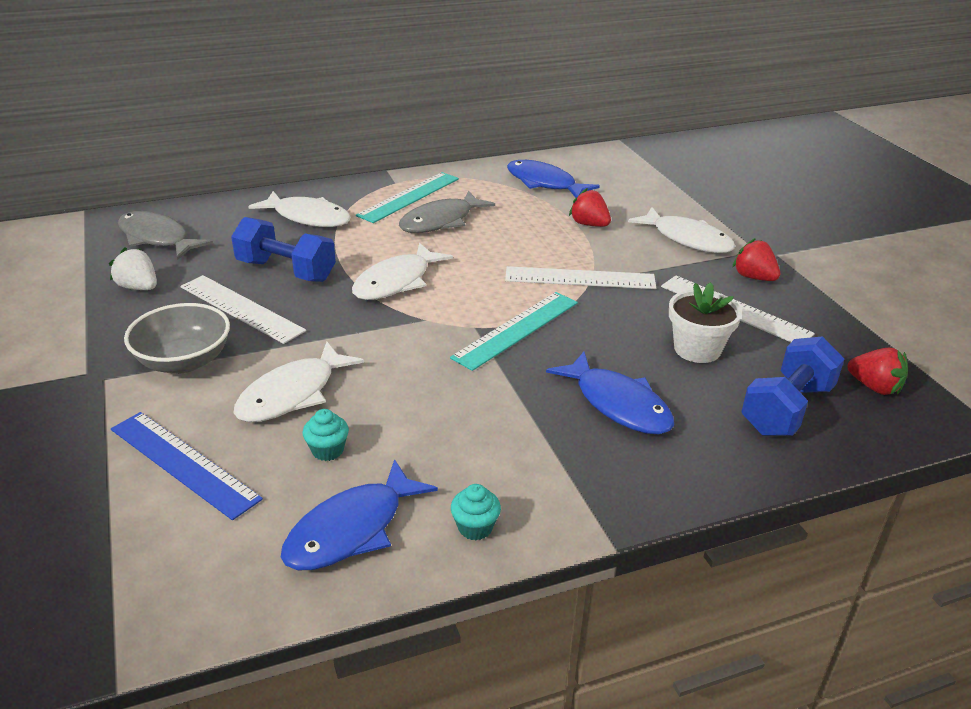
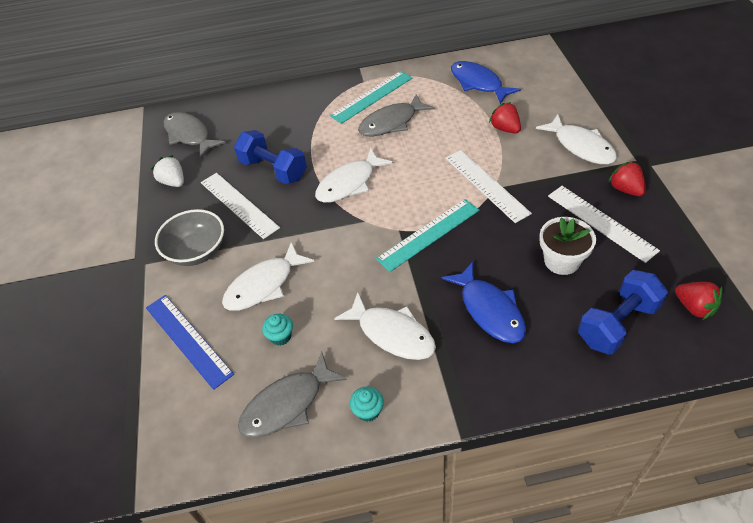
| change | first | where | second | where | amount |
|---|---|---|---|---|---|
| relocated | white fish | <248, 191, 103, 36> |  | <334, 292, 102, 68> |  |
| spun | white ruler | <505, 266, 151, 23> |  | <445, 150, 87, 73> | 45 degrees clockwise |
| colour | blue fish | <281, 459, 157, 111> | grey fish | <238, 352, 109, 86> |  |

______________________________

# What you should do:
Pick out each line above that includes "white" and show it.

# The answer:
| relocated | white fish | <248, 191, 103, 36> |  | <334, 292, 102, 68> |  |
| spun | white ruler | <505, 266, 151, 23> |  | <445, 150, 87, 73> | 45 degrees clockwise |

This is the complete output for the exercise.